● **Prompt**:
Return, word for word, only the lines of the data below that lie between the line with "(536, 223) = (208, 413): blue" and the line with "(90, 312) = (779, 497): green", those two lines included.

── Working data

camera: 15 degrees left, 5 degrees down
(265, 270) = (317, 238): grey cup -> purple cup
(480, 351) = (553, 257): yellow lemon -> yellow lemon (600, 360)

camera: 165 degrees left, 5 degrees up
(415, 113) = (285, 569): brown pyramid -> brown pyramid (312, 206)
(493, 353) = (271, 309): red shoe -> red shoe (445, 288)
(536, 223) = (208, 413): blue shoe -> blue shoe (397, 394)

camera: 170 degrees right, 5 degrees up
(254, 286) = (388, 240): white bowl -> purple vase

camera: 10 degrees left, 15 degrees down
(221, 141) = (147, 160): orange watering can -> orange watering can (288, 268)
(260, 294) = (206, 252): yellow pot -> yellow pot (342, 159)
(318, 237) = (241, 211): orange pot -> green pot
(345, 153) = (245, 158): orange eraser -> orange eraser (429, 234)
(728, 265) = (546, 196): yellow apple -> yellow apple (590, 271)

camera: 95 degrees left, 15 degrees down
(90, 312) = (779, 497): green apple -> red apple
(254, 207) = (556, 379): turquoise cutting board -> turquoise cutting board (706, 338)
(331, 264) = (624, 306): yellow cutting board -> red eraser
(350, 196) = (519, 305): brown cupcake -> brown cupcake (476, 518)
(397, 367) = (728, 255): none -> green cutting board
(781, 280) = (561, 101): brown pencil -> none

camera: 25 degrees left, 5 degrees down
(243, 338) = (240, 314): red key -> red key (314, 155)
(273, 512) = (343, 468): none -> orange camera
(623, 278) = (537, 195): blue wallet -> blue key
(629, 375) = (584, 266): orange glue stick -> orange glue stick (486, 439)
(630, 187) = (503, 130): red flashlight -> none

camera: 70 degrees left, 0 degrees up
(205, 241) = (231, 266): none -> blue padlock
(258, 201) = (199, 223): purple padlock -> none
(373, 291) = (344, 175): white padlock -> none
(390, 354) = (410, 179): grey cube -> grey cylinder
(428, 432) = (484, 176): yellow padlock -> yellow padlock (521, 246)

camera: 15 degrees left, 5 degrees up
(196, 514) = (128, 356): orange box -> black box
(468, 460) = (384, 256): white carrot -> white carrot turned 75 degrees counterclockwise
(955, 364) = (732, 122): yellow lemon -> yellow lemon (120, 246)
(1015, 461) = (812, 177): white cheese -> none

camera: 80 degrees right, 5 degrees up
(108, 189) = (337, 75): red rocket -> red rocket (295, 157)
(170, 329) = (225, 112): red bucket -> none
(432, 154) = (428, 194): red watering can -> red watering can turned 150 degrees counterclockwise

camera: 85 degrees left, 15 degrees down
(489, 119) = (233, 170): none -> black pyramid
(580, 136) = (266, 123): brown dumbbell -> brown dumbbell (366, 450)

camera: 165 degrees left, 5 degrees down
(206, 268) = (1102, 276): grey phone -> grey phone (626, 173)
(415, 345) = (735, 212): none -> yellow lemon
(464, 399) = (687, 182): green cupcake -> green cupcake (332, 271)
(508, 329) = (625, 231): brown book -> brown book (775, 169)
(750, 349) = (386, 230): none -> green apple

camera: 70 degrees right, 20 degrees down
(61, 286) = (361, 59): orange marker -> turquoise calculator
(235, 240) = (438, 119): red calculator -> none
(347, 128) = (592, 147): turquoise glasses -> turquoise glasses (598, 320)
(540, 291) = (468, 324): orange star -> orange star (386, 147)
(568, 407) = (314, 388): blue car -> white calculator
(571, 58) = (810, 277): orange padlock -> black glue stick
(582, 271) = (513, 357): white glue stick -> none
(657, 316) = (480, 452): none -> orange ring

────

● **The completed task**:
(536, 223) = (208, 413): blue shoe -> blue shoe (397, 394)

camera: 170 degrees right, 5 degrees up
(254, 286) = (388, 240): white bowl -> purple vase

camera: 10 degrees left, 15 degrees down
(221, 141) = (147, 160): orange watering can -> orange watering can (288, 268)
(260, 294) = (206, 252): yellow pot -> yellow pot (342, 159)
(318, 237) = (241, 211): orange pot -> green pot
(345, 153) = (245, 158): orange eraser -> orange eraser (429, 234)
(728, 265) = (546, 196): yellow apple -> yellow apple (590, 271)

camera: 95 degrees left, 15 degrees down
(90, 312) = (779, 497): green apple -> red apple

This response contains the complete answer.